*Activity*. Every line that holds the word "colour" needs to be copied from the data below.

*Given records*.
[Start of Attachment]

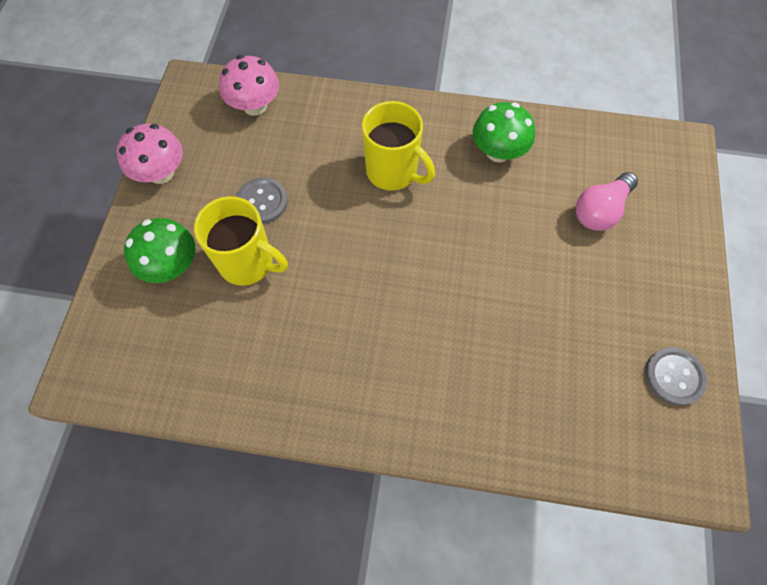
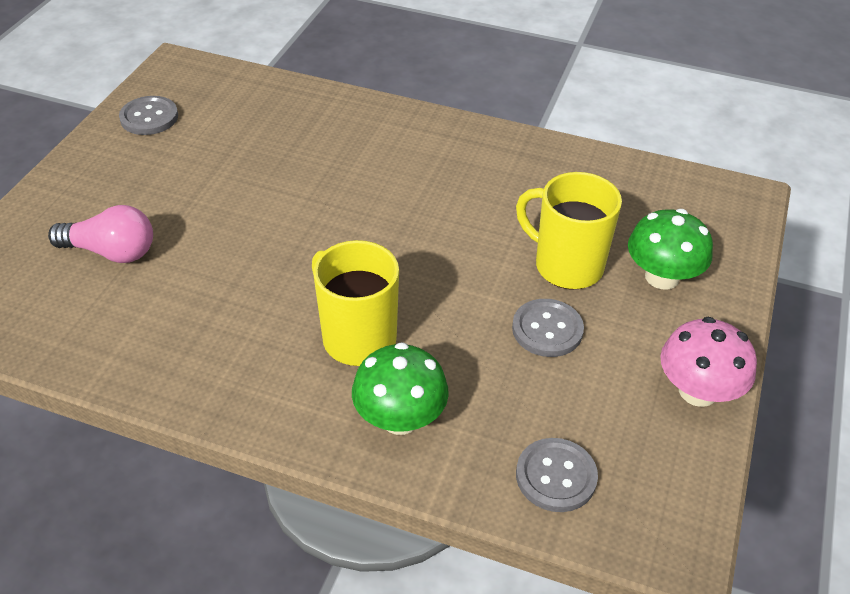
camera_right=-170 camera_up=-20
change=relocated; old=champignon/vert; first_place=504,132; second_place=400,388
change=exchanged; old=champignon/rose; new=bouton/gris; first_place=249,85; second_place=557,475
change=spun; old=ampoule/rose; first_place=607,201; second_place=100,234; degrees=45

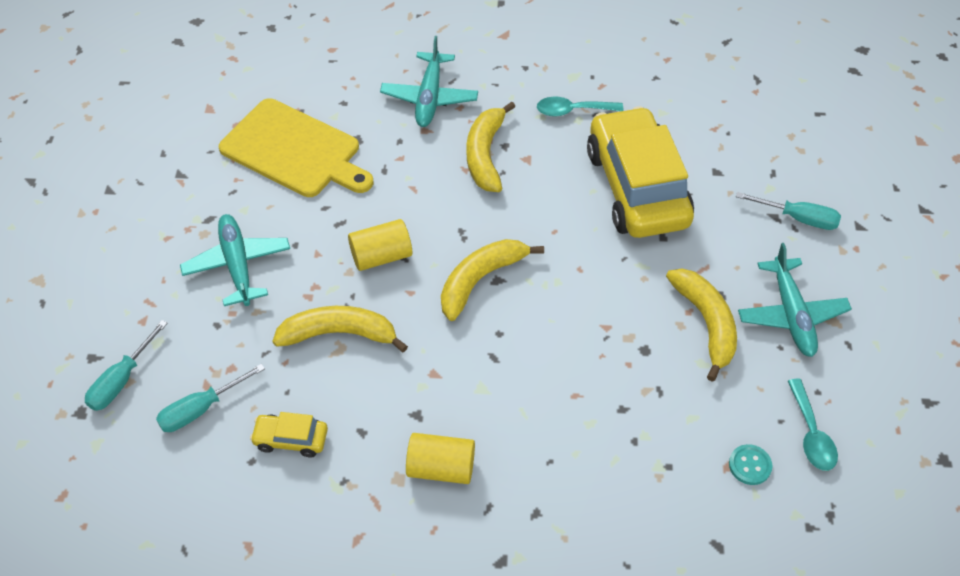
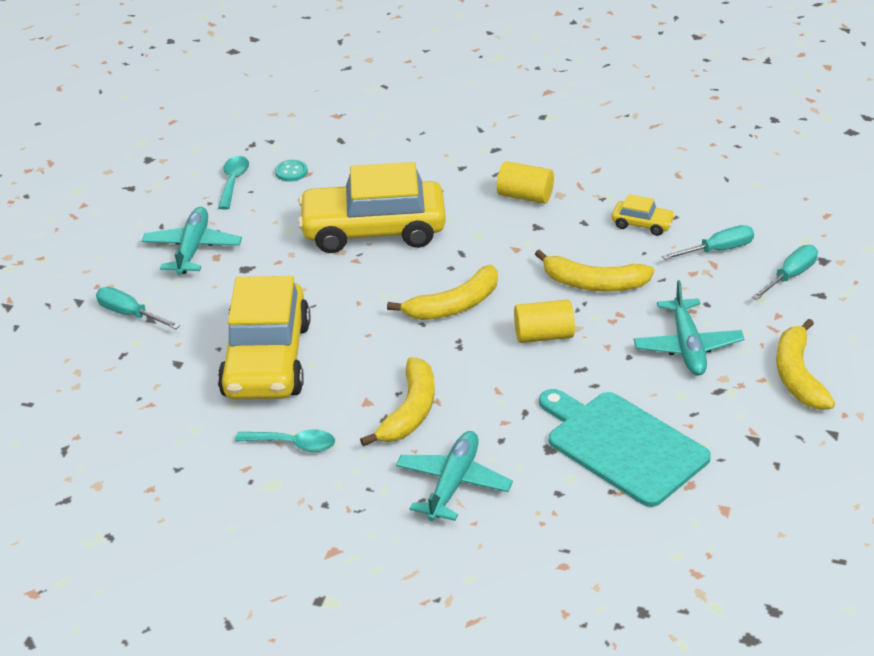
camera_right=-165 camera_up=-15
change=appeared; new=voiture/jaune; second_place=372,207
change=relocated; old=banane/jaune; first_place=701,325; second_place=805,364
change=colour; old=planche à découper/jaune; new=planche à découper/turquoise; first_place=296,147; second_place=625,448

[End of Attachment]
[Start of Attachment]

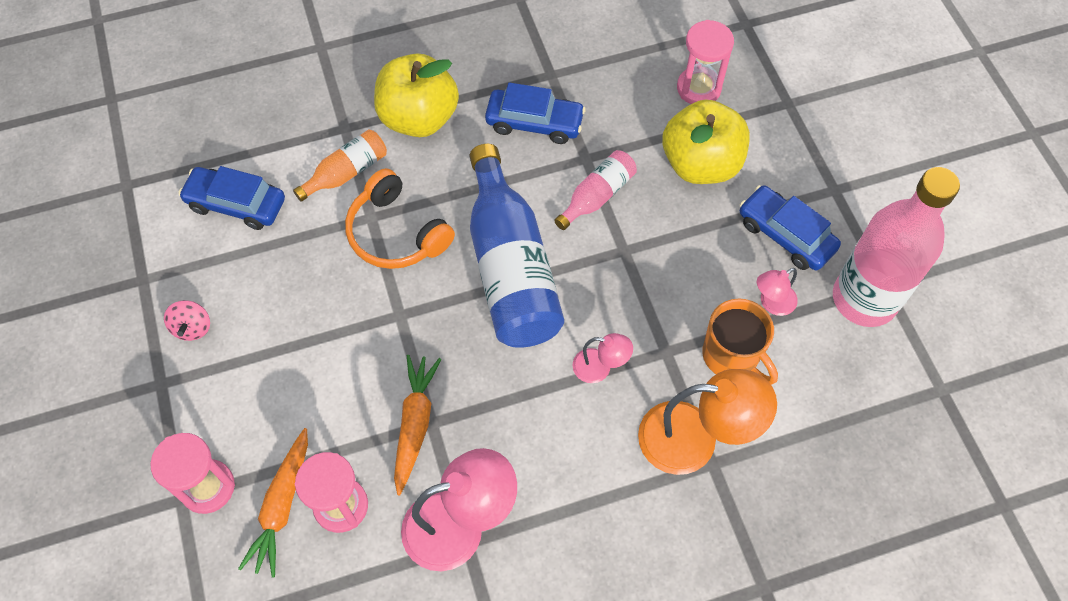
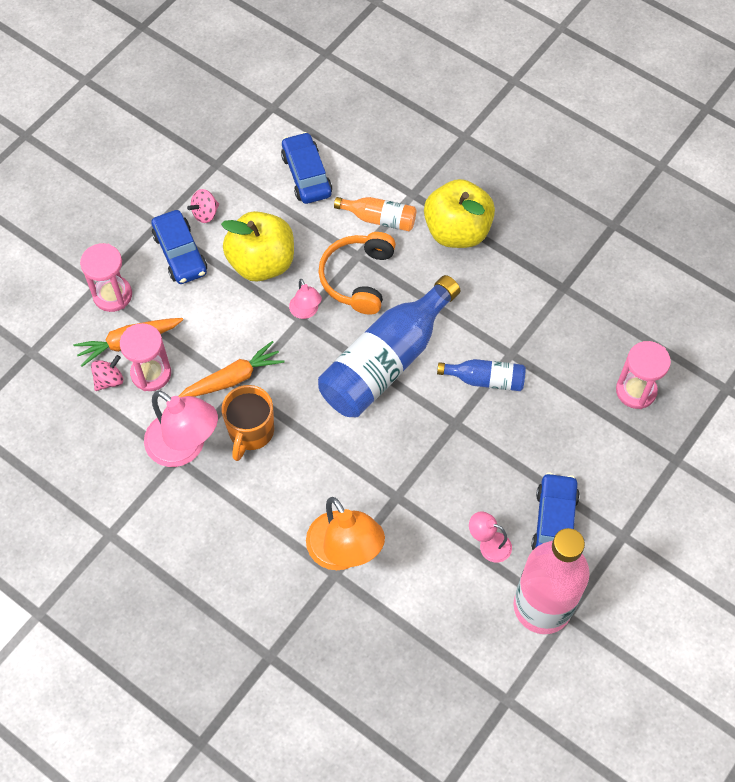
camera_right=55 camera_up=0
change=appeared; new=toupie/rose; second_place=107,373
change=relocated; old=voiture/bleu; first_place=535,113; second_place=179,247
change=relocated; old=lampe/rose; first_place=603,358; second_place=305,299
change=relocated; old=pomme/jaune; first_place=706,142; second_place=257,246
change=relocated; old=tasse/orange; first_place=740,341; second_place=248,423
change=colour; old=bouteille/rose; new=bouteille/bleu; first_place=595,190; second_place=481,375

[End of Attachment]

*Problem solution*.
change=colour; old=planche à découper/jaune; new=planche à découper/turquoise; first_place=296,147; second_place=625,448
change=colour; old=bouteille/rose; new=bouteille/bleu; first_place=595,190; second_place=481,375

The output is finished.